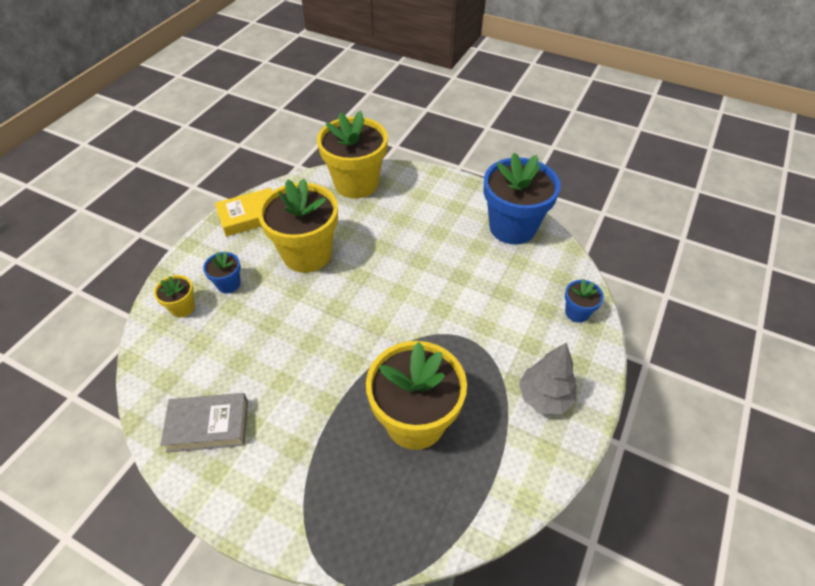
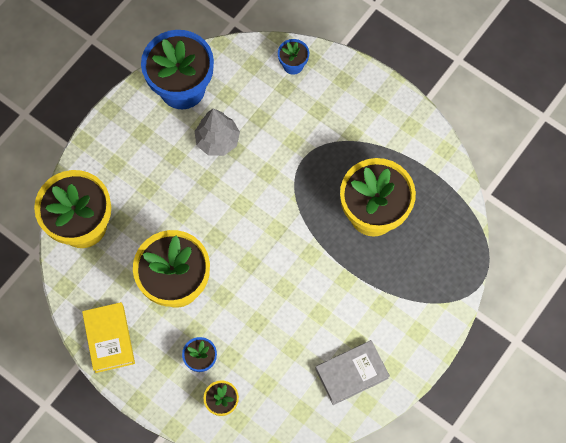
camera: 80 degrees left, 20 degrees up
(208, 425) = (351, 373): grey book -> grey book turned 60 degrees clockwise
(544, 397) = (368, 114): grey tree -> grey tree (217, 140)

# WHAT IS BEING ASKED
Using the data above, write out every line exactly, leaving the images behind.

# RESULT OF THIS TASK
camera: 80 degrees left, 20 degrees up
(208, 425) = (351, 373): grey book -> grey book turned 60 degrees clockwise
(544, 397) = (368, 114): grey tree -> grey tree (217, 140)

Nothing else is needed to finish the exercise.